(Bounding box correspondences)
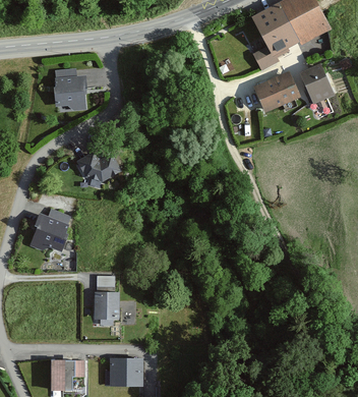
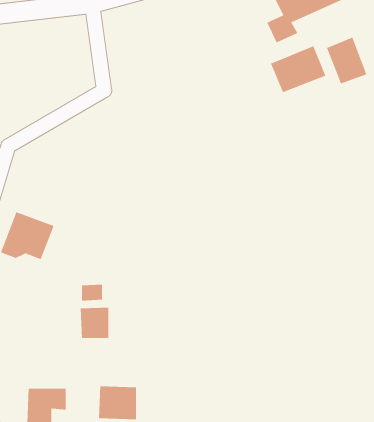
building: [54,69,84,111] -> none
building: [77,152,119,179] -> none

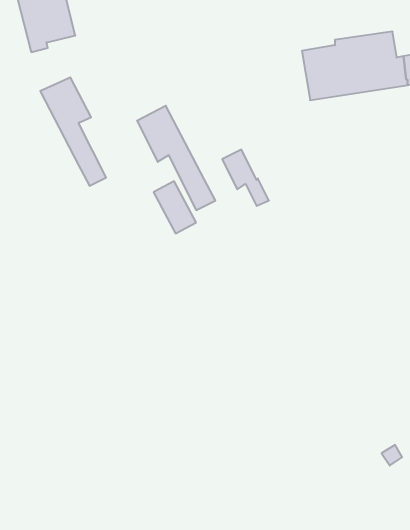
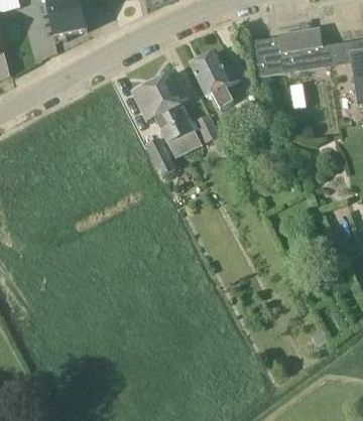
building: none -> [191,49,239,106]
building: [40,77,106,186] -> [153,69,202,149]

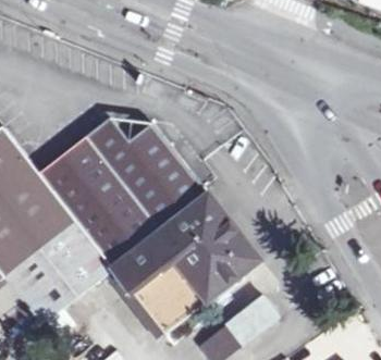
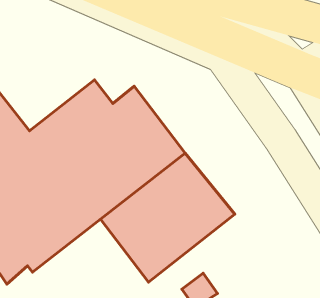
building: [225,297,278,347] -> none

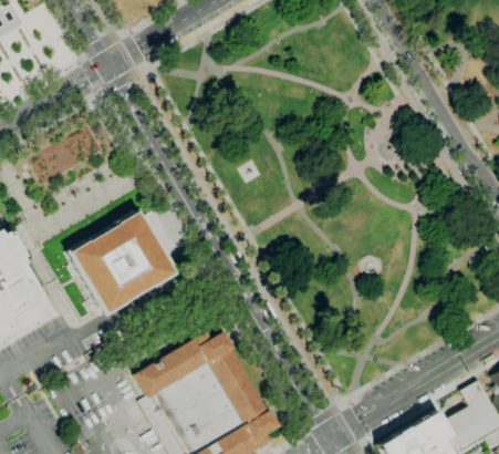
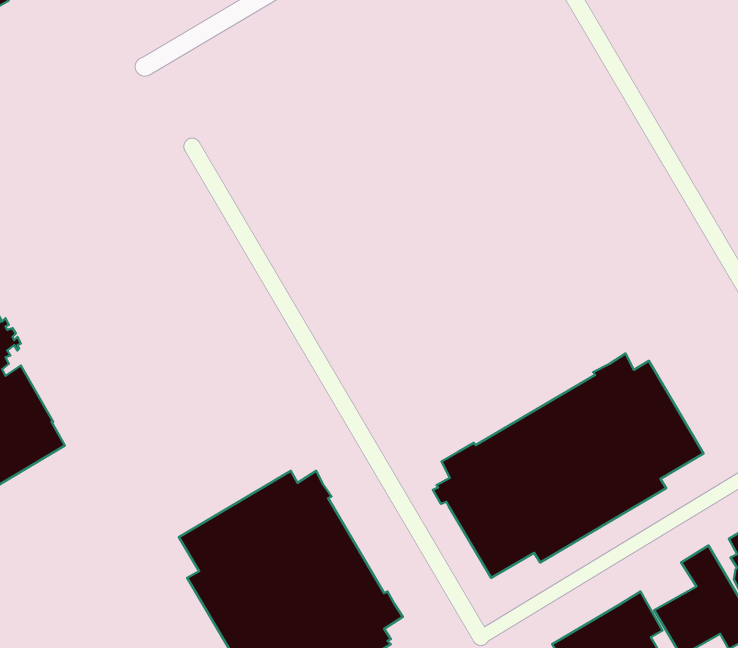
building: [65,208,177,317] -> none
building: none -> [433,353,703,578]

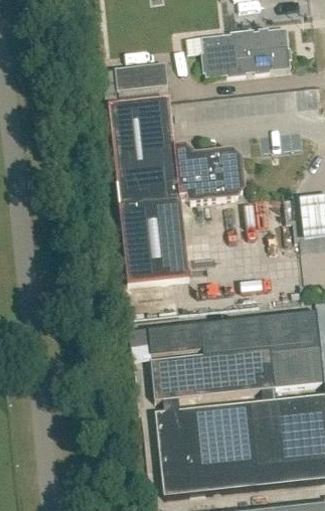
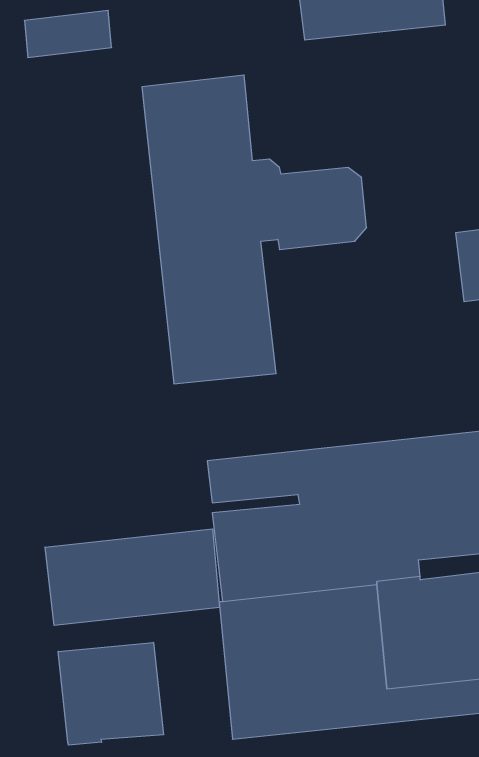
building: [116,61,168,90] -> [24,10,112,57]
building: none -> [45,529,220,625]
building: none -> [58,642,163,745]

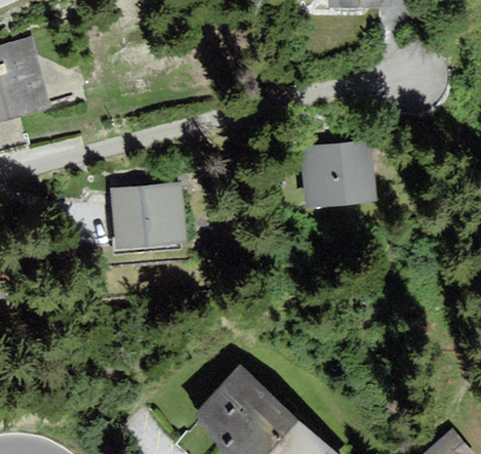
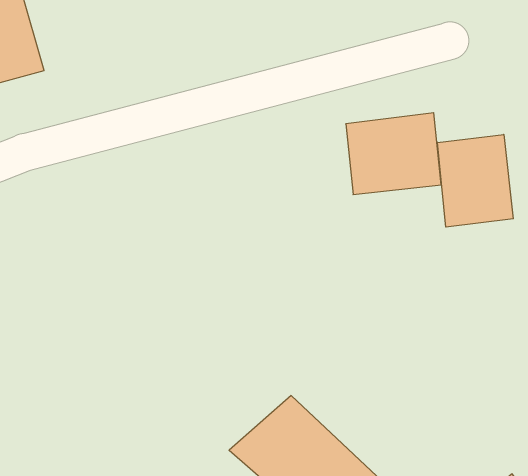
building: none -> [438,134,513,227]
building: [109,184,184,250] -> none

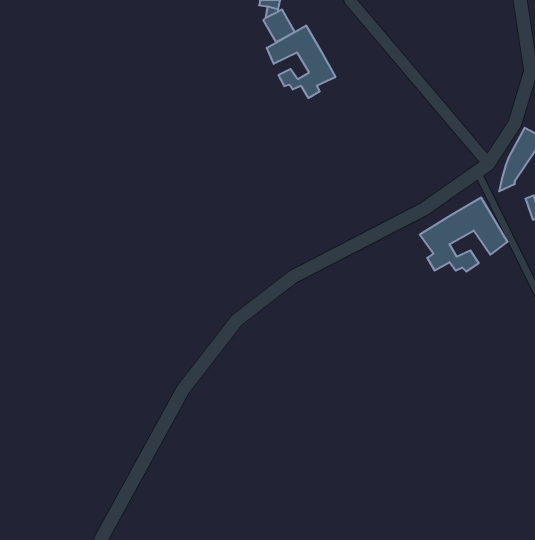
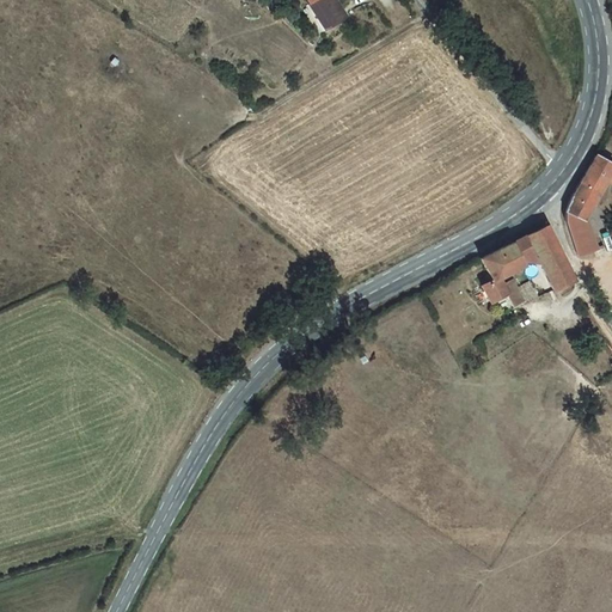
building: [267,25,335,98] -> none
building: none -> [570,208,601,244]

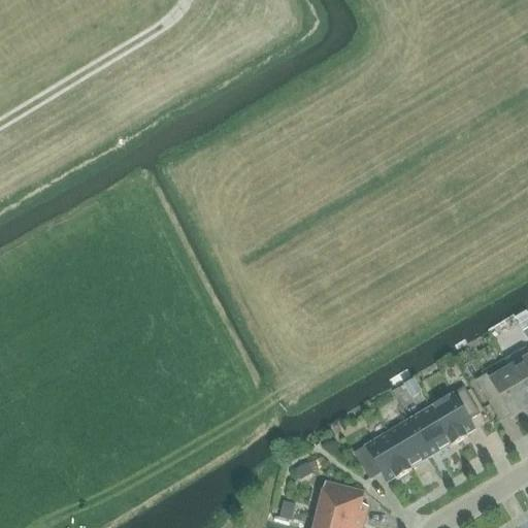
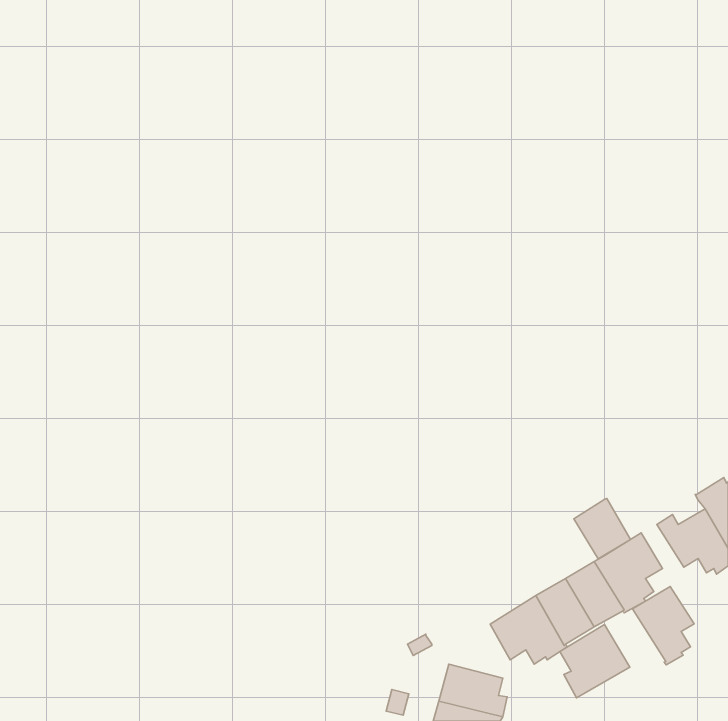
building: none -> [574,498,631,559]
building: none -> [632,587,694,665]
building: none -> [560,624,630,698]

- _Problem to solve_
Nothing but the records themselves, exact and complete, should be returned; leave the pictures out.

- _Finished task_
building: [54,69,84,111] -> none
building: [77,152,119,179] -> none

building: none -> [191,49,239,106]
building: [40,77,106,186] -> [153,69,202,149]

building: [225,297,278,347] -> none

building: [65,208,177,317] -> none
building: none -> [433,353,703,578]

building: [116,61,168,90] -> [24,10,112,57]
building: none -> [45,529,220,625]
building: none -> [58,642,163,745]

building: none -> [438,134,513,227]
building: [109,184,184,250] -> none

building: [267,25,335,98] -> none
building: none -> [570,208,601,244]

building: none -> [574,498,631,559]
building: none -> [632,587,694,665]
building: none -> [560,624,630,698]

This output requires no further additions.